**EXERCISE**
Please give the listing below again, changing "top-left" to "upper-left" and keeping everything else the same.

>> Begin INFORMATION GIVEN

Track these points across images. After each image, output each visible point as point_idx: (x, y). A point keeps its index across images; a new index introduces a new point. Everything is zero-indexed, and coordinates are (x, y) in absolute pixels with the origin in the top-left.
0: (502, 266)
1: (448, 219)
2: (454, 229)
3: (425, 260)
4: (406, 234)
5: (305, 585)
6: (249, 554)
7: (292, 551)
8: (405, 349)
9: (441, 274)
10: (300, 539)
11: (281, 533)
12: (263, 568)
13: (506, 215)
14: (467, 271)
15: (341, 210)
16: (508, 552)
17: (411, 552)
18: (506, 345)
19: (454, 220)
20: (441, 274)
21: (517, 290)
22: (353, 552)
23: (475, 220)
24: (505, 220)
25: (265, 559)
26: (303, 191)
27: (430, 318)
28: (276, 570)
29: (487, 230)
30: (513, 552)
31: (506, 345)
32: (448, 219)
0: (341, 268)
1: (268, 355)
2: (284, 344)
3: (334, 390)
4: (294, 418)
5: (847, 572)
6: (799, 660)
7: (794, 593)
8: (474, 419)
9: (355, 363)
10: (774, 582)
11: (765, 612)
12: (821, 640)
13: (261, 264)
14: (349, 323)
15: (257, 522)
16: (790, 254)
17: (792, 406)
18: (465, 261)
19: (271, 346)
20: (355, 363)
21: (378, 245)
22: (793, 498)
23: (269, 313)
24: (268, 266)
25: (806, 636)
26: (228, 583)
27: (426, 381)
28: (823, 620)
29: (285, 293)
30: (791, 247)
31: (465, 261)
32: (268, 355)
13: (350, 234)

>> End INFORMATION GIVEN

**EXPECTED ANSWER**
Track these points across images. After each image, output each visible point as point_idx: (x, y). A point keeps its index across images; a new index introduces a new point. Everything is zero-indexed, and coordinates are (x, y) in absolute pixels with the origin in the upper-left.
0: (502, 266)
1: (448, 219)
2: (454, 229)
3: (425, 260)
4: (406, 234)
5: (305, 585)
6: (249, 554)
7: (292, 551)
8: (405, 349)
9: (441, 274)
10: (300, 539)
11: (281, 533)
12: (263, 568)
13: (506, 215)
14: (467, 271)
15: (341, 210)
16: (508, 552)
17: (411, 552)
18: (506, 345)
19: (454, 220)
20: (441, 274)
21: (517, 290)
22: (353, 552)
23: (475, 220)
24: (505, 220)
25: (265, 559)
26: (303, 191)
27: (430, 318)
28: (276, 570)
29: (487, 230)
30: (513, 552)
31: (506, 345)
32: (448, 219)
0: (341, 268)
1: (268, 355)
2: (284, 344)
3: (334, 390)
4: (294, 418)
5: (847, 572)
6: (799, 660)
7: (794, 593)
8: (474, 419)
9: (355, 363)
10: (774, 582)
11: (765, 612)
12: (821, 640)
13: (261, 264)
14: (349, 323)
15: (257, 522)
16: (790, 254)
17: (792, 406)
18: (465, 261)
19: (271, 346)
20: (355, 363)
21: (378, 245)
22: (793, 498)
23: (269, 313)
24: (268, 266)
25: (806, 636)
26: (228, 583)
27: (426, 381)
28: (823, 620)
29: (285, 293)
30: (791, 247)
31: (465, 261)
32: (268, 355)
13: (350, 234)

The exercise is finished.